**Exercise instructions**. Please extract every one of the lines below word for word, and leave the pictures out of your answer.

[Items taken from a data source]
-- BEGIN --

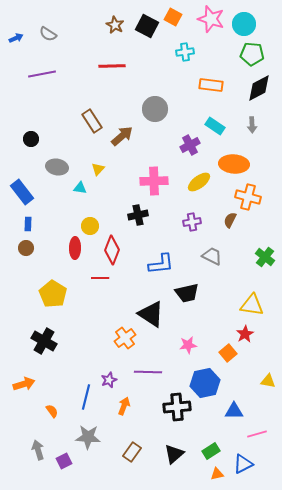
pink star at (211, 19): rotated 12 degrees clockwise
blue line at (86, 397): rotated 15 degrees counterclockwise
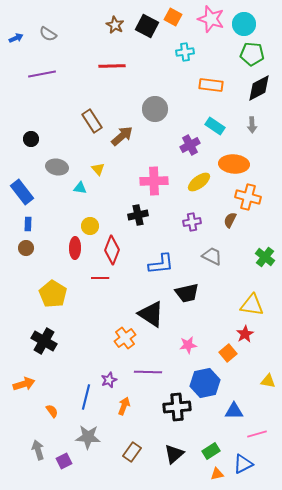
yellow triangle at (98, 169): rotated 24 degrees counterclockwise
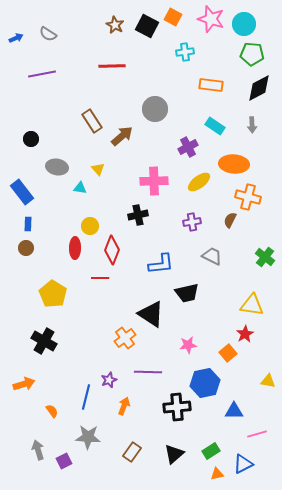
purple cross at (190, 145): moved 2 px left, 2 px down
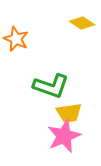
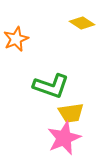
orange star: rotated 25 degrees clockwise
yellow trapezoid: moved 2 px right
pink star: moved 2 px down
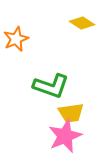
pink star: moved 1 px right, 2 px up
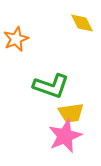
yellow diamond: rotated 30 degrees clockwise
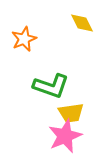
orange star: moved 8 px right
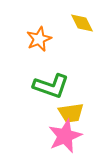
orange star: moved 15 px right
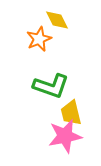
yellow diamond: moved 25 px left, 3 px up
yellow trapezoid: rotated 84 degrees clockwise
pink star: rotated 12 degrees clockwise
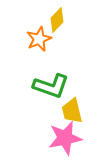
yellow diamond: rotated 70 degrees clockwise
yellow trapezoid: moved 1 px right, 2 px up
pink star: moved 2 px down
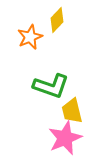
orange star: moved 9 px left, 2 px up
pink star: rotated 12 degrees counterclockwise
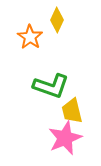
yellow diamond: rotated 20 degrees counterclockwise
orange star: rotated 15 degrees counterclockwise
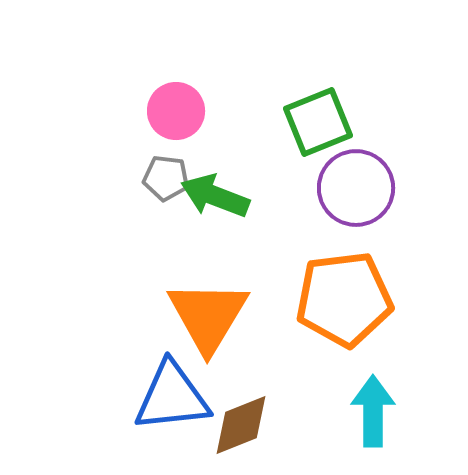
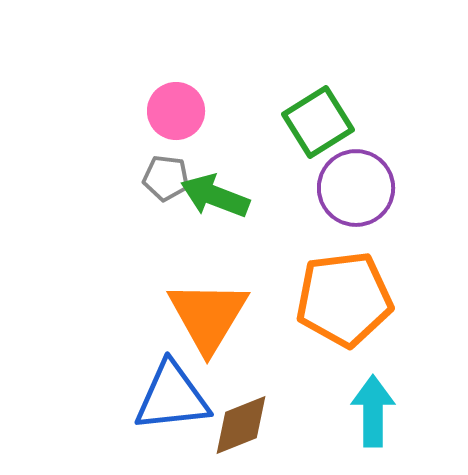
green square: rotated 10 degrees counterclockwise
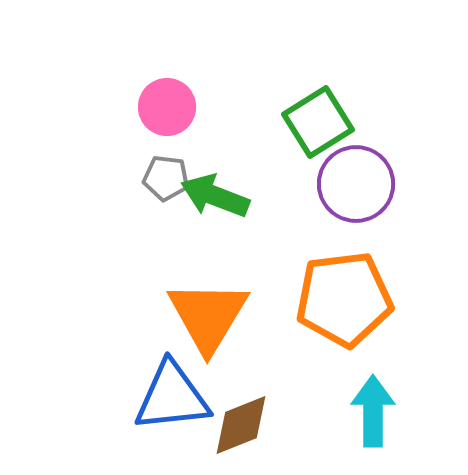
pink circle: moved 9 px left, 4 px up
purple circle: moved 4 px up
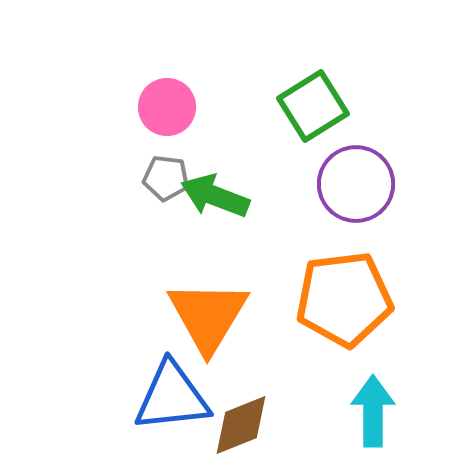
green square: moved 5 px left, 16 px up
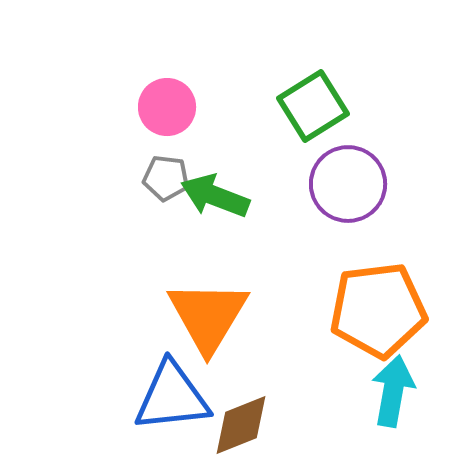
purple circle: moved 8 px left
orange pentagon: moved 34 px right, 11 px down
cyan arrow: moved 20 px right, 20 px up; rotated 10 degrees clockwise
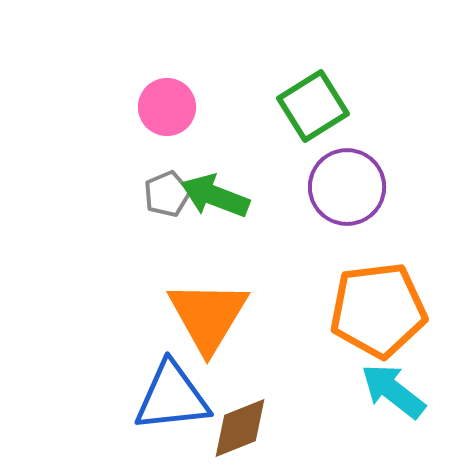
gray pentagon: moved 1 px right, 16 px down; rotated 30 degrees counterclockwise
purple circle: moved 1 px left, 3 px down
cyan arrow: rotated 62 degrees counterclockwise
brown diamond: moved 1 px left, 3 px down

-- END --

**Completed exercise**.
pink star at (211, 19): rotated 12 degrees clockwise
blue line at (86, 397): rotated 15 degrees counterclockwise
yellow triangle at (98, 169): rotated 24 degrees counterclockwise
purple cross at (190, 145): moved 2 px left, 2 px down
orange star: rotated 25 degrees clockwise
yellow trapezoid: moved 2 px right
pink star: moved 2 px down
pink star: moved 1 px right, 2 px up
yellow diamond: rotated 30 degrees clockwise
orange star: moved 8 px right
orange star: moved 15 px right
yellow diamond: moved 25 px left, 3 px up
yellow trapezoid: rotated 84 degrees clockwise
pink star: rotated 12 degrees clockwise
yellow diamond: rotated 70 degrees clockwise
yellow trapezoid: moved 1 px right, 2 px up
pink star: moved 2 px down
orange star: moved 9 px left, 2 px up
pink star: rotated 12 degrees counterclockwise
yellow diamond: rotated 20 degrees counterclockwise
orange star: rotated 15 degrees counterclockwise
green square: rotated 10 degrees counterclockwise
pink circle: moved 9 px left, 4 px up
purple circle: moved 4 px up
green square: moved 5 px left, 16 px up
purple circle: moved 8 px left
orange pentagon: moved 34 px right, 11 px down
cyan arrow: moved 20 px right, 20 px up; rotated 10 degrees clockwise
gray pentagon: moved 1 px right, 16 px down; rotated 30 degrees counterclockwise
purple circle: moved 1 px left, 3 px down
cyan arrow: rotated 62 degrees counterclockwise
brown diamond: moved 1 px left, 3 px down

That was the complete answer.